**Exercise brief**
Starting at the line with "yellow jar: 3 -> 1" and going on through the line with "purple plane: 0 -> 2", reproduce each line in the records below exactly and nothing more.

[[ Dataset content, beginning ]]

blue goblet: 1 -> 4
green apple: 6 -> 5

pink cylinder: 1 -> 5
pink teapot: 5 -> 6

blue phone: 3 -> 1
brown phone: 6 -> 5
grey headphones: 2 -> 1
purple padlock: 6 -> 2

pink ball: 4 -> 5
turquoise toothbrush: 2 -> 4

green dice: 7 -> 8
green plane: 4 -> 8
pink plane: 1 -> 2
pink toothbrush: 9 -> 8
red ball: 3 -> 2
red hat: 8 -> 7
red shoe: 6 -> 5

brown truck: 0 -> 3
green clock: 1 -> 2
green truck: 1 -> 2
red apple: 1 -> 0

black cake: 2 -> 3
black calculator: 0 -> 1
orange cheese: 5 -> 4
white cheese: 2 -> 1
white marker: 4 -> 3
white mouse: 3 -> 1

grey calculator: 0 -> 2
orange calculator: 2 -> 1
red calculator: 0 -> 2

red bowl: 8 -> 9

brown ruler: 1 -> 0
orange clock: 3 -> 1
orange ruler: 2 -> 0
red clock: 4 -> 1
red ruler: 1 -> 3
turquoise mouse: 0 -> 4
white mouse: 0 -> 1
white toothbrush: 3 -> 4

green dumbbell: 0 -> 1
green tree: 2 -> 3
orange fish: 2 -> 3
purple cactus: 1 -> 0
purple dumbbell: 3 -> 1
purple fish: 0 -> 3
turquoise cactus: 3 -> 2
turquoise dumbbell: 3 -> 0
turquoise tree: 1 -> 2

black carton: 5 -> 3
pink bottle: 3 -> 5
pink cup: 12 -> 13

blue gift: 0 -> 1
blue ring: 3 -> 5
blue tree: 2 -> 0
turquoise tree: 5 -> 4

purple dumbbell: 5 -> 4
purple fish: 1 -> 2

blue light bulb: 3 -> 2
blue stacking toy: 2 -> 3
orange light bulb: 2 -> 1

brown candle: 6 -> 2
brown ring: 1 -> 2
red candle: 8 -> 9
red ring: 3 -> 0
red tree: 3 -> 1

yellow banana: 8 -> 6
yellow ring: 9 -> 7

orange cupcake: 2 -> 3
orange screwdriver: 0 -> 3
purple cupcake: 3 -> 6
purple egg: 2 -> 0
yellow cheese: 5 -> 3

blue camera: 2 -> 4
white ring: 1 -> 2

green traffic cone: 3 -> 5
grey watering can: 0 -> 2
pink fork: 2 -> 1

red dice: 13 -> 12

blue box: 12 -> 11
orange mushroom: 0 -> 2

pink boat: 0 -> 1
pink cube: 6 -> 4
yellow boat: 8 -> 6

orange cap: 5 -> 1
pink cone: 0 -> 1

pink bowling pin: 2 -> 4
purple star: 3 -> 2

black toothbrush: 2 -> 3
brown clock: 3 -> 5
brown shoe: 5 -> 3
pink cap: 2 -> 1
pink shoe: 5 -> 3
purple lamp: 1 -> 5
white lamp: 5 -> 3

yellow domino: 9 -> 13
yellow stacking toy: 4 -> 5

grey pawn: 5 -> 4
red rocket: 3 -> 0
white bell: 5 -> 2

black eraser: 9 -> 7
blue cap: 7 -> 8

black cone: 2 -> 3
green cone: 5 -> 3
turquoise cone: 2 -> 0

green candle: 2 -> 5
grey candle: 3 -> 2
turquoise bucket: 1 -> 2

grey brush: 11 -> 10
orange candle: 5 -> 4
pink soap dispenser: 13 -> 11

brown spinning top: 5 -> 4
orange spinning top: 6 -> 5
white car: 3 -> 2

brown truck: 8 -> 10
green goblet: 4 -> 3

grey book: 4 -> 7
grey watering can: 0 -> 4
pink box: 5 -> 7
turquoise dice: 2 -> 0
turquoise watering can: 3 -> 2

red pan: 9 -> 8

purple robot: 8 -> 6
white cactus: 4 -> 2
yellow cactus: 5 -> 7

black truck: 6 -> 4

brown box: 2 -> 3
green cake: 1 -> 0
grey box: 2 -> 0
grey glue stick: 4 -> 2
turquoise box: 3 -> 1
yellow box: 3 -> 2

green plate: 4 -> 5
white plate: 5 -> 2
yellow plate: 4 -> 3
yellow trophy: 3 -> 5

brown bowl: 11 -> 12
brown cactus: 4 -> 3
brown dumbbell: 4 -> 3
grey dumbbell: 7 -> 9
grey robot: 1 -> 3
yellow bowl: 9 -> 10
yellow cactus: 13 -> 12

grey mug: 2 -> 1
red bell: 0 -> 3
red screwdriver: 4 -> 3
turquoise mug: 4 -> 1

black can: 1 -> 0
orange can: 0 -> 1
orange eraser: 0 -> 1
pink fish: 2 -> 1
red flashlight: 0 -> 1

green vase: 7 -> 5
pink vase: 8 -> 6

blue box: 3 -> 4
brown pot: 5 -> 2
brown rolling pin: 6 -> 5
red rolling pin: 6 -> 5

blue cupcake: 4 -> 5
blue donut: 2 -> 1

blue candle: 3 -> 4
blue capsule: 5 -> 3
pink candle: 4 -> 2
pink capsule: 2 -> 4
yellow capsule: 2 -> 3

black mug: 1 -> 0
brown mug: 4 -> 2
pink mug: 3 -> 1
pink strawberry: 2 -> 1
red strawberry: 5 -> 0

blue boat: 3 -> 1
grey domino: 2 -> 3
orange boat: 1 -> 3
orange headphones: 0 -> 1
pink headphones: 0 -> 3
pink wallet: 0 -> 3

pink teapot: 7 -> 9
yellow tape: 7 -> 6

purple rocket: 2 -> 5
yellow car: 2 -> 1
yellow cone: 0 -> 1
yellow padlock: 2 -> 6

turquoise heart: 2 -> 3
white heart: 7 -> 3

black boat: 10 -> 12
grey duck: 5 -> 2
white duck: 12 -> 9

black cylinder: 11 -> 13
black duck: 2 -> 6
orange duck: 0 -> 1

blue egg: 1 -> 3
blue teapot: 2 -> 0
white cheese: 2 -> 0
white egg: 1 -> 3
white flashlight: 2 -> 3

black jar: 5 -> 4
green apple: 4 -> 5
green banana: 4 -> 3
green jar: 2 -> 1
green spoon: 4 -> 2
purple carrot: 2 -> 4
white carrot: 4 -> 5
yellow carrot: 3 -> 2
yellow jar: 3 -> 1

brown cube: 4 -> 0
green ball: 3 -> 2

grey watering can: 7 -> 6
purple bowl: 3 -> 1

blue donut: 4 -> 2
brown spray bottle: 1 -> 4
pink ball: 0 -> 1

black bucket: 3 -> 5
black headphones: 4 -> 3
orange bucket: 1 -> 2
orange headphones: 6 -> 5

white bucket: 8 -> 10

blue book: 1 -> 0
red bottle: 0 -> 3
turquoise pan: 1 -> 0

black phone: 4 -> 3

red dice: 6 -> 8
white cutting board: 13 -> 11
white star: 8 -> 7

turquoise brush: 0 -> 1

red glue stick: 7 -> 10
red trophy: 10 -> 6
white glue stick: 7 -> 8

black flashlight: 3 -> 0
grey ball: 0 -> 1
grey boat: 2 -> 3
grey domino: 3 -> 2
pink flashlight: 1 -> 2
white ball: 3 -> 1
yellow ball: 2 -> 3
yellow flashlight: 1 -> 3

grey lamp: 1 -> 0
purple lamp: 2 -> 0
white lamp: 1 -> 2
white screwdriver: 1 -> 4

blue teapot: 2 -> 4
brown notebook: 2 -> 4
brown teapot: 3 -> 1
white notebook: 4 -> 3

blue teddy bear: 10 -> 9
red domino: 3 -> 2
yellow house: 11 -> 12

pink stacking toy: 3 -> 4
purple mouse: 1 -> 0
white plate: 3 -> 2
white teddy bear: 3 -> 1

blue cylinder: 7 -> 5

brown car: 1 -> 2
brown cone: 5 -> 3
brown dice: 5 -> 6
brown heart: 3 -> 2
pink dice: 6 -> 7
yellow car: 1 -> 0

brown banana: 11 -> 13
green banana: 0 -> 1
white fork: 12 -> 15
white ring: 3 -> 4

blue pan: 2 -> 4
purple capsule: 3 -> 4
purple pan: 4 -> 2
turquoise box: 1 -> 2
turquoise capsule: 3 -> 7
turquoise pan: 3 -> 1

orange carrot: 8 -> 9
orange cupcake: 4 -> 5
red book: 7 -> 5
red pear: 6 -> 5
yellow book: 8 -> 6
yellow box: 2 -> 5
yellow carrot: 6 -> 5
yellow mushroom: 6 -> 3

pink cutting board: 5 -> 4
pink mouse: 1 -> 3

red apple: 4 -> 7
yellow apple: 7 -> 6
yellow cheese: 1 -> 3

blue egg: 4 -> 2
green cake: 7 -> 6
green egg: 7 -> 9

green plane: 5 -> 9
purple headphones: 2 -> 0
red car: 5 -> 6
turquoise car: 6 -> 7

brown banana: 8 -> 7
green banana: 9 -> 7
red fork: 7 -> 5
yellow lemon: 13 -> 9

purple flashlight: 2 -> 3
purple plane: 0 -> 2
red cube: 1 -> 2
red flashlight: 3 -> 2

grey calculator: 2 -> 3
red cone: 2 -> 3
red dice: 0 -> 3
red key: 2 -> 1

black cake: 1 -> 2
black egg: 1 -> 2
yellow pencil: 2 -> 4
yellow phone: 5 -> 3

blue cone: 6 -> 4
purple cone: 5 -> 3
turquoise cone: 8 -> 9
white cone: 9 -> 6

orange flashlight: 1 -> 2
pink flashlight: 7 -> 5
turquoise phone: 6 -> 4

[[ Dataset content, end ]]

**Result below**
yellow jar: 3 -> 1

brown cube: 4 -> 0
green ball: 3 -> 2

grey watering can: 7 -> 6
purple bowl: 3 -> 1

blue donut: 4 -> 2
brown spray bottle: 1 -> 4
pink ball: 0 -> 1

black bucket: 3 -> 5
black headphones: 4 -> 3
orange bucket: 1 -> 2
orange headphones: 6 -> 5

white bucket: 8 -> 10

blue book: 1 -> 0
red bottle: 0 -> 3
turquoise pan: 1 -> 0

black phone: 4 -> 3

red dice: 6 -> 8
white cutting board: 13 -> 11
white star: 8 -> 7

turquoise brush: 0 -> 1

red glue stick: 7 -> 10
red trophy: 10 -> 6
white glue stick: 7 -> 8

black flashlight: 3 -> 0
grey ball: 0 -> 1
grey boat: 2 -> 3
grey domino: 3 -> 2
pink flashlight: 1 -> 2
white ball: 3 -> 1
yellow ball: 2 -> 3
yellow flashlight: 1 -> 3

grey lamp: 1 -> 0
purple lamp: 2 -> 0
white lamp: 1 -> 2
white screwdriver: 1 -> 4

blue teapot: 2 -> 4
brown notebook: 2 -> 4
brown teapot: 3 -> 1
white notebook: 4 -> 3

blue teddy bear: 10 -> 9
red domino: 3 -> 2
yellow house: 11 -> 12

pink stacking toy: 3 -> 4
purple mouse: 1 -> 0
white plate: 3 -> 2
white teddy bear: 3 -> 1

blue cylinder: 7 -> 5

brown car: 1 -> 2
brown cone: 5 -> 3
brown dice: 5 -> 6
brown heart: 3 -> 2
pink dice: 6 -> 7
yellow car: 1 -> 0

brown banana: 11 -> 13
green banana: 0 -> 1
white fork: 12 -> 15
white ring: 3 -> 4

blue pan: 2 -> 4
purple capsule: 3 -> 4
purple pan: 4 -> 2
turquoise box: 1 -> 2
turquoise capsule: 3 -> 7
turquoise pan: 3 -> 1

orange carrot: 8 -> 9
orange cupcake: 4 -> 5
red book: 7 -> 5
red pear: 6 -> 5
yellow book: 8 -> 6
yellow box: 2 -> 5
yellow carrot: 6 -> 5
yellow mushroom: 6 -> 3

pink cutting board: 5 -> 4
pink mouse: 1 -> 3

red apple: 4 -> 7
yellow apple: 7 -> 6
yellow cheese: 1 -> 3

blue egg: 4 -> 2
green cake: 7 -> 6
green egg: 7 -> 9

green plane: 5 -> 9
purple headphones: 2 -> 0
red car: 5 -> 6
turquoise car: 6 -> 7

brown banana: 8 -> 7
green banana: 9 -> 7
red fork: 7 -> 5
yellow lemon: 13 -> 9

purple flashlight: 2 -> 3
purple plane: 0 -> 2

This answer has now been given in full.